Data under study:
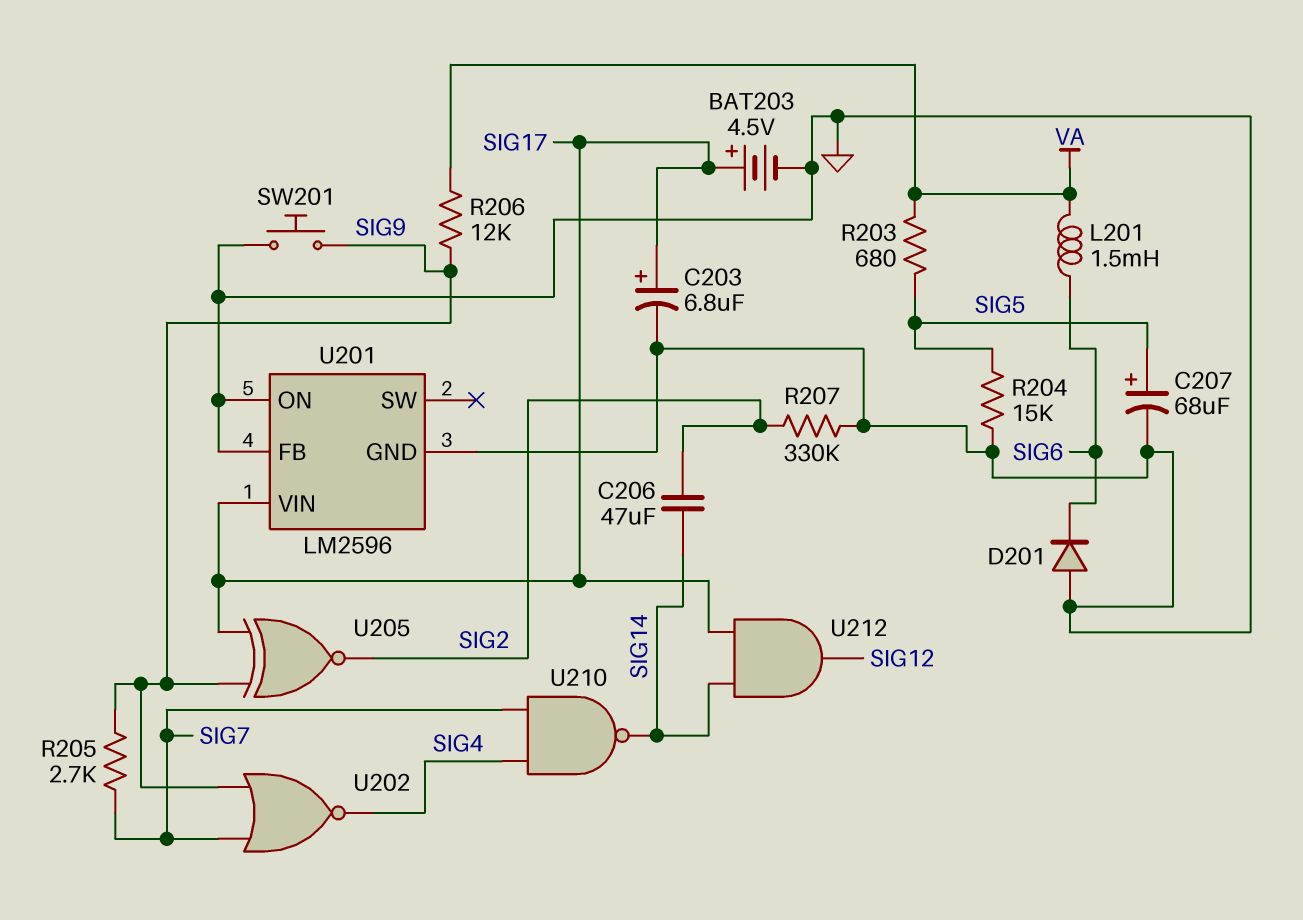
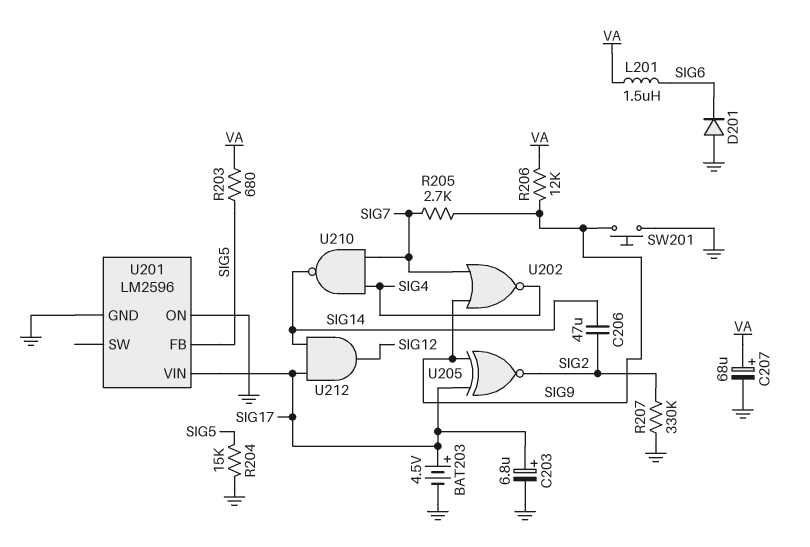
C207: 68uF (plus SIG5, minus GND) -> 68uF (plus VA, minus GND)
L201: 1.5mH (SIG6, VA) -> 1.5uH (SIG6, VA)
U201 pin FB: GND -> SIG5

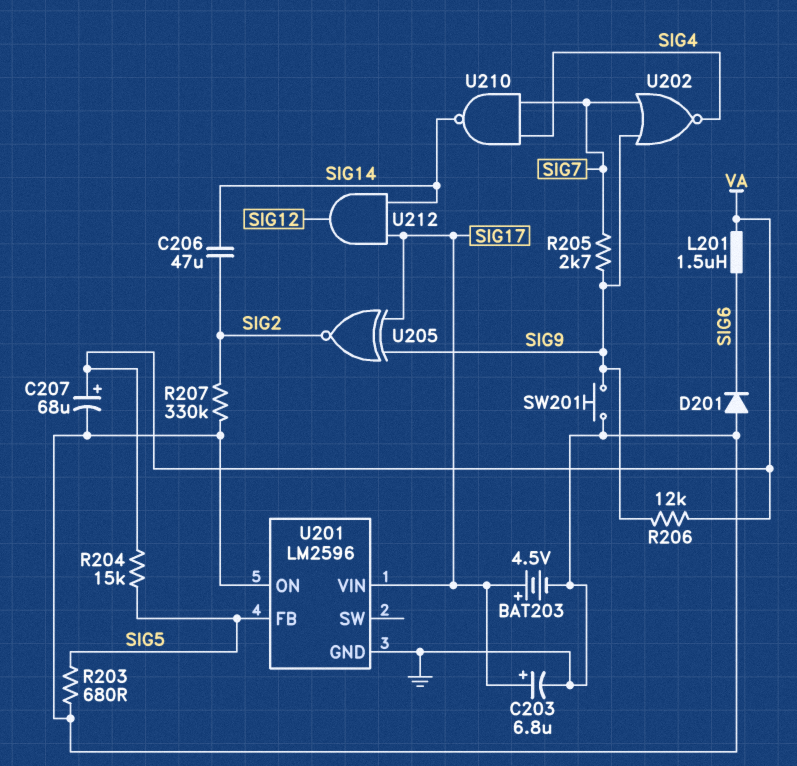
R203: 680 (SIG5, VA) -> 680 (GND, SIG5)
R204: 15k (GND, SIG5) -> 15k (SIG5, VA)

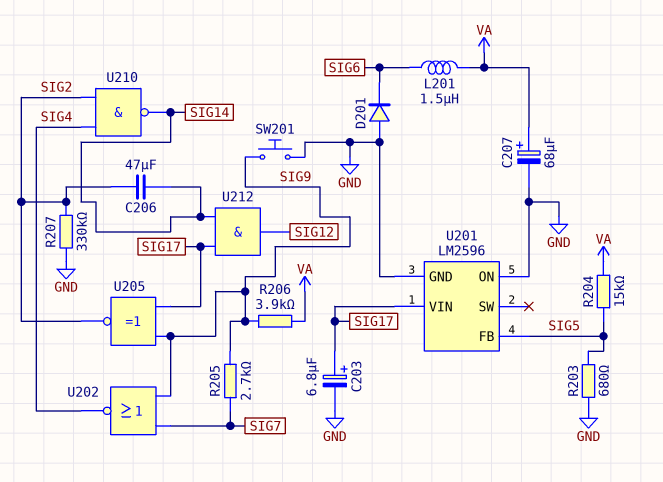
BAT203: 4.5V (plus SIG17, minus GND) -> none
R206: 12k (SIG9, VA) -> 3.9k (SIG9, VA)
U210: NAND (in SIG4, in SIG7, out SIG14) -> NAND (in SIG2, in SIG4, out SIG14)

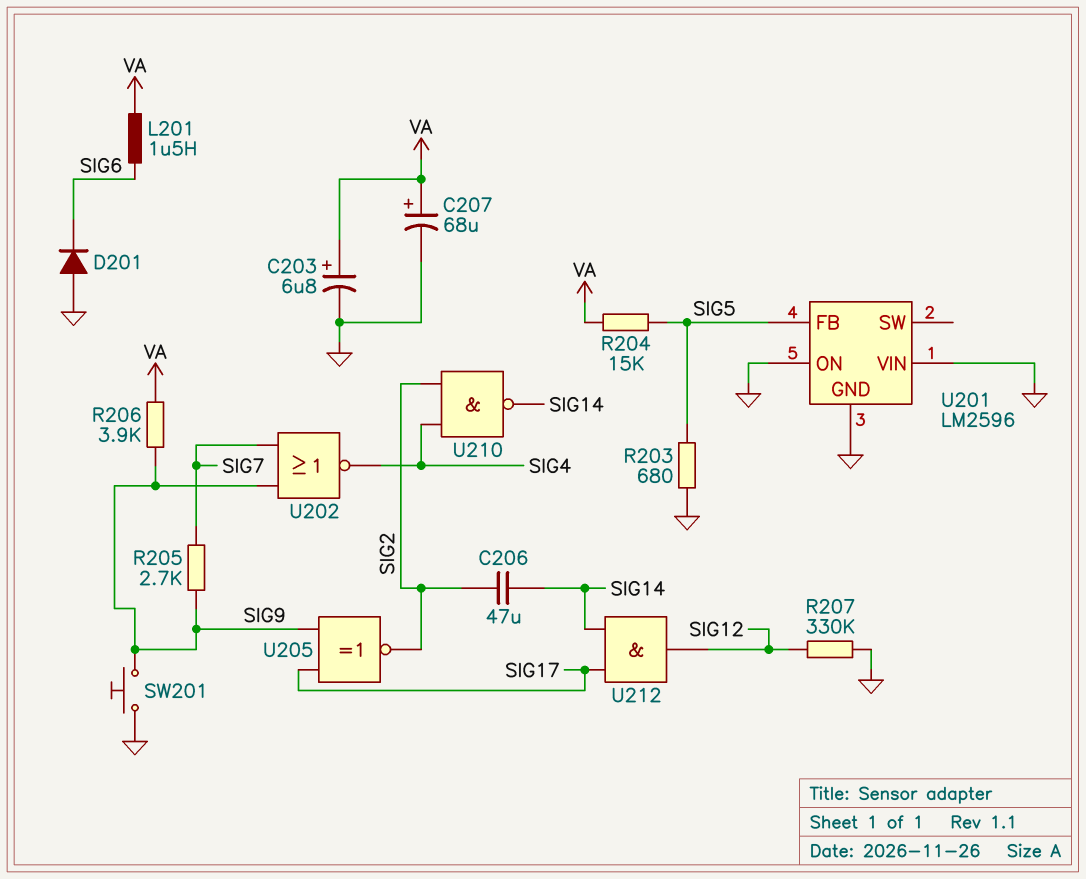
C203: 6.8uF (plus SIG17, minus GND) -> 6.8uF (plus VA, minus GND)
R207: 330k (GND, SIG2) -> 330k (GND, SIG12)
U201 pin VIN: SIG17 -> GND

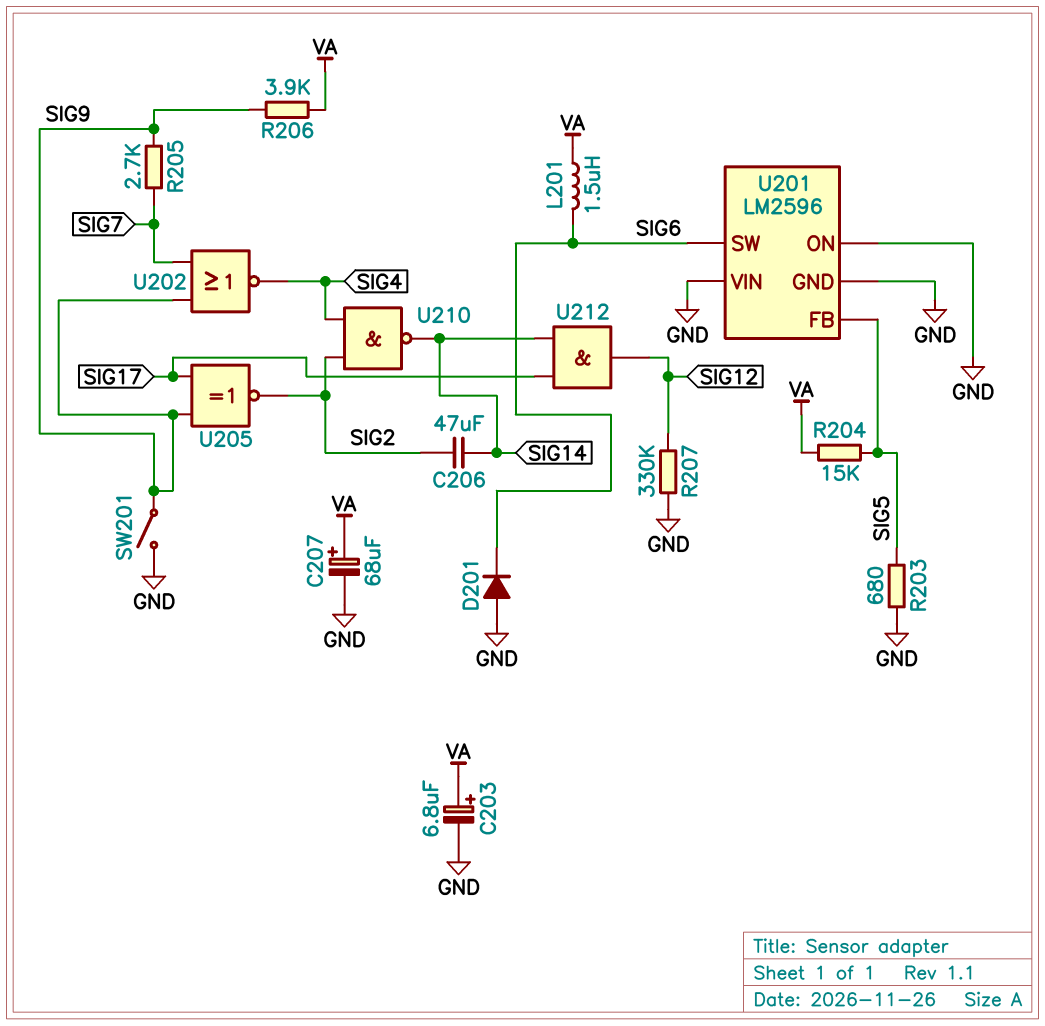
SW201: button (GND, SIG9) -> switch (GND, SIG9)
U201 pin SW: none -> SIG6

Work order: Your task is to return each line of the data above that contains the string "minus".

Response to this exercise:
C207: 68uF (plus SIG5, minus GND) -> 68uF (plus VA, minus GND)
BAT203: 4.5V (plus SIG17, minus GND) -> none
C203: 6.8uF (plus SIG17, minus GND) -> 6.8uF (plus VA, minus GND)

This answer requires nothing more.